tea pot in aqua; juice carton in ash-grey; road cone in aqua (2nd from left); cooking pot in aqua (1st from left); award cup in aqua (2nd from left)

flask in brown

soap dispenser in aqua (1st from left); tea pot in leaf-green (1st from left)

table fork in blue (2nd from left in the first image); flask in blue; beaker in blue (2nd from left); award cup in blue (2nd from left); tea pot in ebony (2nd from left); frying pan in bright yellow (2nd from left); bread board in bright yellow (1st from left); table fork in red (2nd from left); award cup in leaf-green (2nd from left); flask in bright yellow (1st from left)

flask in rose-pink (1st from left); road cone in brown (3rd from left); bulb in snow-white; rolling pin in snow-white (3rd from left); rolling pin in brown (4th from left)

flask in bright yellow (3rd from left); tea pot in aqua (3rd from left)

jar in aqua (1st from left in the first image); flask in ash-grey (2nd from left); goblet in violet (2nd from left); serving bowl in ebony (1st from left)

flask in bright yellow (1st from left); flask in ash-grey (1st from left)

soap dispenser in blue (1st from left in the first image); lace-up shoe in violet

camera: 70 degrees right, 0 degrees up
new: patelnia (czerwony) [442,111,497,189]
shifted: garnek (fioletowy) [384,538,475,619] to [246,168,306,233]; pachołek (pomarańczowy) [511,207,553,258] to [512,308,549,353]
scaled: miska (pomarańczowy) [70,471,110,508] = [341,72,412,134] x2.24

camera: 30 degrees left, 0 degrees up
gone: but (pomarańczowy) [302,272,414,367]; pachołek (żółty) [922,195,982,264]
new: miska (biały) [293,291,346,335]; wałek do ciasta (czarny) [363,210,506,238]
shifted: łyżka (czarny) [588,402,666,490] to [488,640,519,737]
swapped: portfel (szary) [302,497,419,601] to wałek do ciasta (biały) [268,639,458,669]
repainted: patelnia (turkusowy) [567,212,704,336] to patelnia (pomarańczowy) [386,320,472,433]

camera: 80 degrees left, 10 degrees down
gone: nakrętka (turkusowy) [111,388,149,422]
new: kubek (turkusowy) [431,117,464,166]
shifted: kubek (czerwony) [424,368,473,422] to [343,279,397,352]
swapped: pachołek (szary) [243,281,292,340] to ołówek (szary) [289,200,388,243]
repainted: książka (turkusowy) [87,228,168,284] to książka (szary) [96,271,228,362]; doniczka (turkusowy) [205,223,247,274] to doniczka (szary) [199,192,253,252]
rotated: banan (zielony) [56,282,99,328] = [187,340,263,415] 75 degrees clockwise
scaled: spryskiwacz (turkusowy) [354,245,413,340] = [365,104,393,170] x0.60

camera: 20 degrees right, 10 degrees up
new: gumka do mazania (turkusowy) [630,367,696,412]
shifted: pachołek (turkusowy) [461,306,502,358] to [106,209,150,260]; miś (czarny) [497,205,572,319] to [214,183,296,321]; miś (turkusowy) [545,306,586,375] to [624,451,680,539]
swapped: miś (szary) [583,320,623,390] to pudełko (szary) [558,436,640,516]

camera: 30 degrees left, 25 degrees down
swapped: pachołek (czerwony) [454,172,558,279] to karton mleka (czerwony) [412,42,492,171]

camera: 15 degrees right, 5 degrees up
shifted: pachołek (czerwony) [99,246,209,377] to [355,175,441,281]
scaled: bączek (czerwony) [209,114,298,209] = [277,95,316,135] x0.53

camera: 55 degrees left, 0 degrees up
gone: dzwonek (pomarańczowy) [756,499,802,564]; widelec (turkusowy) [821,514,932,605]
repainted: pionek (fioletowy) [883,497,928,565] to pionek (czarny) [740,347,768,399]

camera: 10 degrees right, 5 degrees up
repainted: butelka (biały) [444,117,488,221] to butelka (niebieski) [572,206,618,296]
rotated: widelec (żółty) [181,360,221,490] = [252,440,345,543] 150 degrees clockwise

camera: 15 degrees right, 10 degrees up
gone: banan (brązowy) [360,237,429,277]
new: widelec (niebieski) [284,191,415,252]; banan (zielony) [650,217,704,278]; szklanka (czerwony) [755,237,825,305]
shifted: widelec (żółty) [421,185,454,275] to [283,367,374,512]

## HOW TO COMPLETE THIS TASK
Copy the lines of the data above exactly as written, beginning with the line containing "camera: 70 degrees right, 0 degrees up" and ending with the line containing "shifted: garnek (fioletowy)", and leave out all other lines.

## ANSWER BOX
camera: 70 degrees right, 0 degrees up
new: patelnia (czerwony) [442,111,497,189]
shifted: garnek (fioletowy) [384,538,475,619] to [246,168,306,233]; pachołek (pomarańczowy) [511,207,553,258] to [512,308,549,353]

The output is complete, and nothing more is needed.